■ Data for this exercise
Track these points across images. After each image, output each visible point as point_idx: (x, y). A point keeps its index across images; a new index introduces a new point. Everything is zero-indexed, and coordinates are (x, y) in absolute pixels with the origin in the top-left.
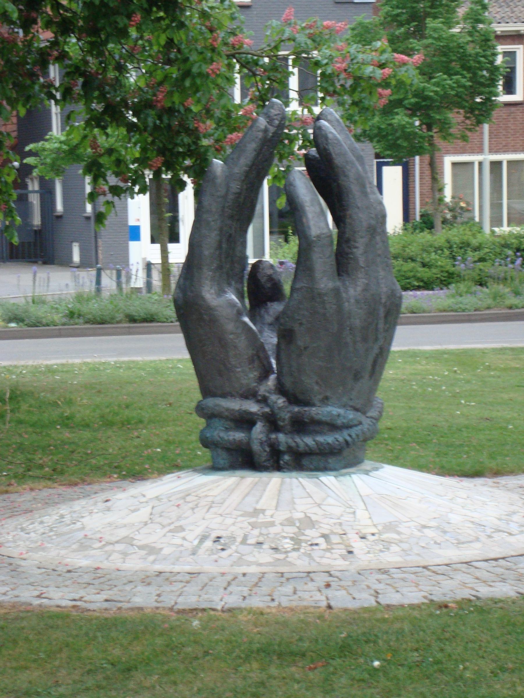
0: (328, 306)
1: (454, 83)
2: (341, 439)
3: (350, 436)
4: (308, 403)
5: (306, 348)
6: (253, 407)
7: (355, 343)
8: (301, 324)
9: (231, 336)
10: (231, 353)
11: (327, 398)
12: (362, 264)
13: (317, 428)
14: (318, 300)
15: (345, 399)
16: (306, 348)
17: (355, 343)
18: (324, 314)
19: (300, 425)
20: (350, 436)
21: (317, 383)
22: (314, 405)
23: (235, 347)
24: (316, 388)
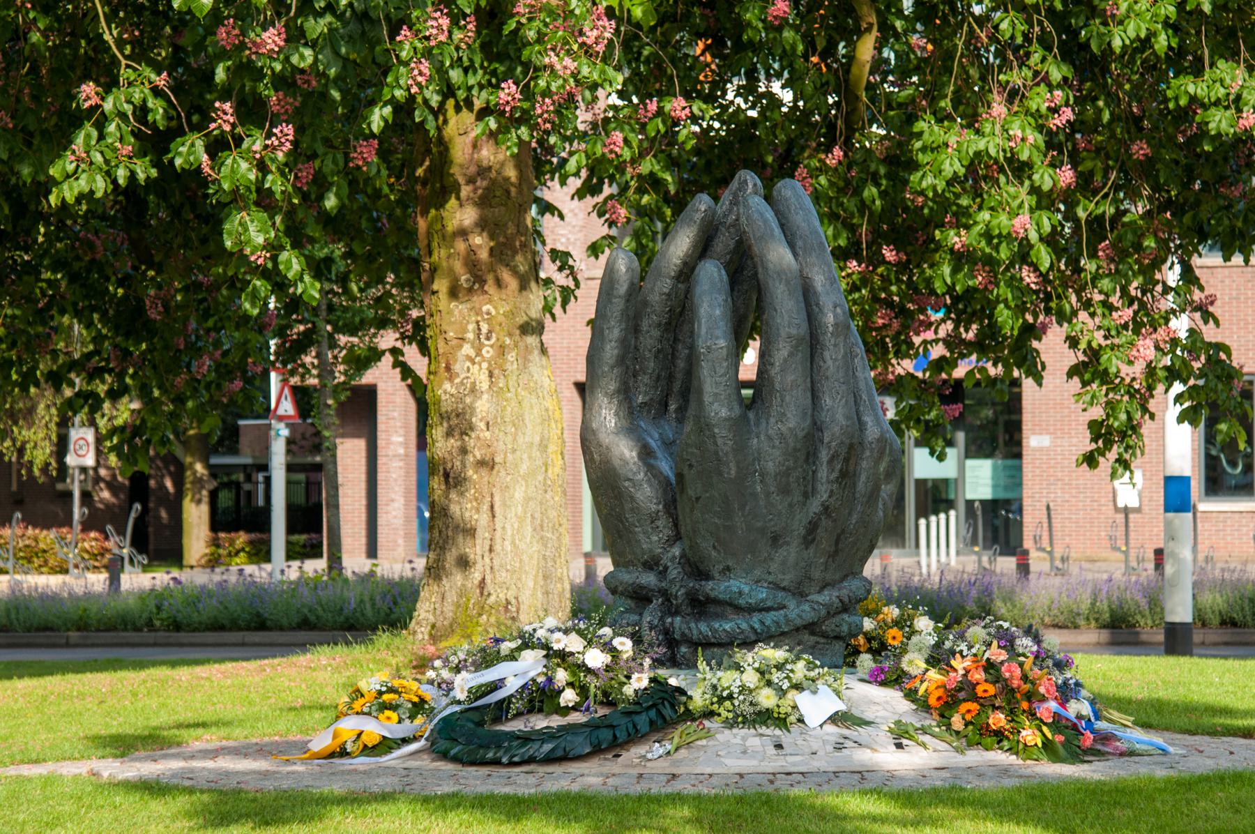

■ Problem
Reproduce all of the data above word for word, leaving the pictures out of your answer.

■ Output for this exercise
Track these points across images. After each image, output each visible point as point_idx: (x, y). A point keeps its index across images; a new index introduces a new point. Everything is zero-indexed, and coordinates are (x, y) in absolute pixels with the origin in the top-left.
0: (328, 306)
1: (454, 83)
2: (341, 439)
3: (350, 436)
4: (308, 403)
5: (306, 348)
6: (253, 407)
7: (355, 343)
8: (301, 324)
9: (231, 336)
10: (231, 353)
11: (327, 398)
12: (362, 264)
13: (317, 428)
14: (318, 300)
15: (345, 399)
16: (306, 348)
17: (355, 343)
18: (324, 314)
19: (300, 425)
20: (350, 436)
21: (317, 383)
22: (314, 405)
23: (235, 347)
24: (316, 388)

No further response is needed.